▶ Work to be completed
Every line of the listing must be reproduced as it stands. Leave the images behind.

== Source data

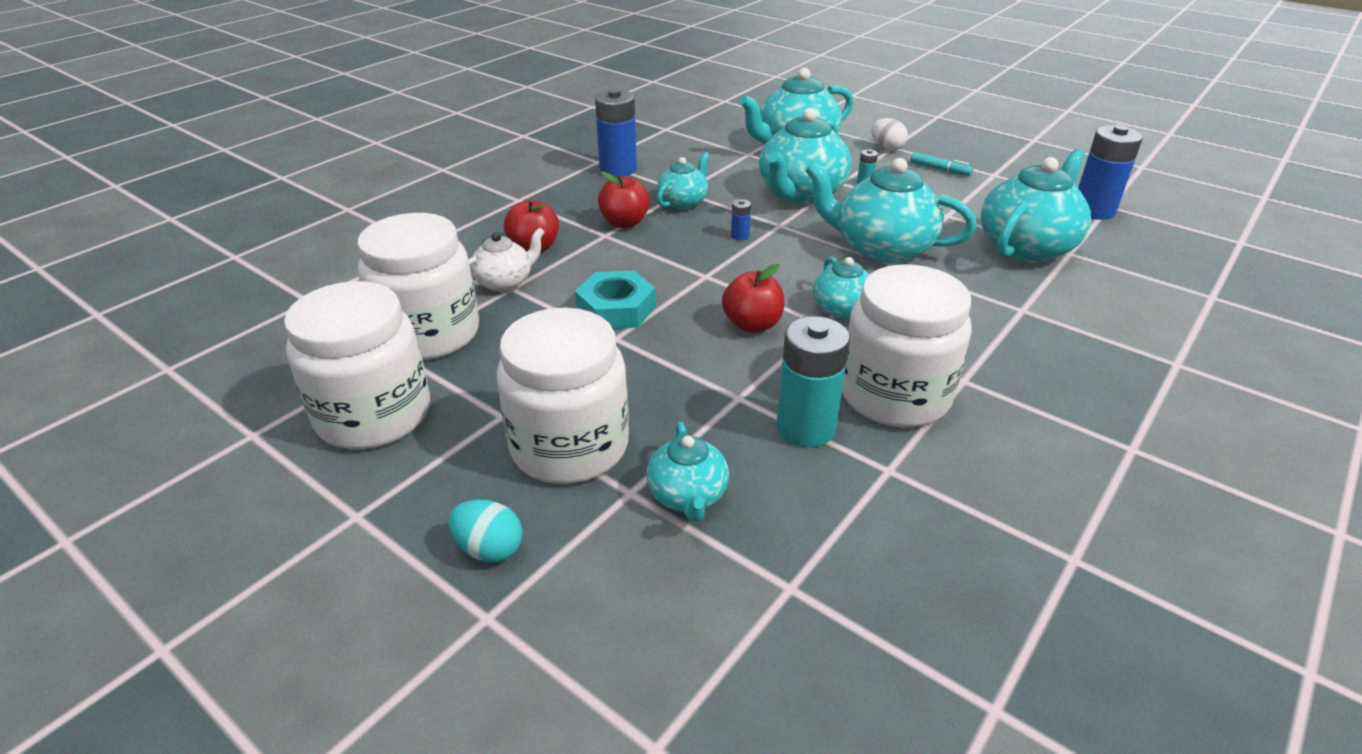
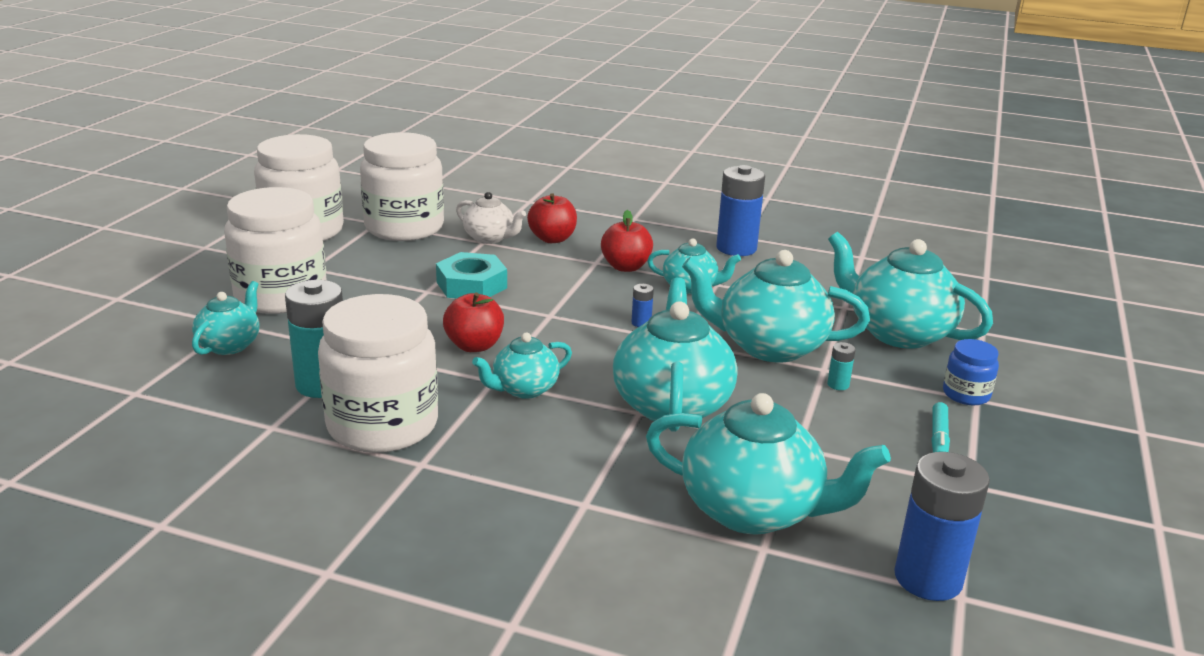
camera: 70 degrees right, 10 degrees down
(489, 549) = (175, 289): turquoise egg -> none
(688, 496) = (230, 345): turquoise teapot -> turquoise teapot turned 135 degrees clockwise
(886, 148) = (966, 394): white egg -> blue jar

====

▶ Completed task
camera: 70 degrees right, 10 degrees down
(489, 549) = (175, 289): turquoise egg -> none
(688, 496) = (230, 345): turquoise teapot -> turquoise teapot turned 135 degrees clockwise
(886, 148) = (966, 394): white egg -> blue jar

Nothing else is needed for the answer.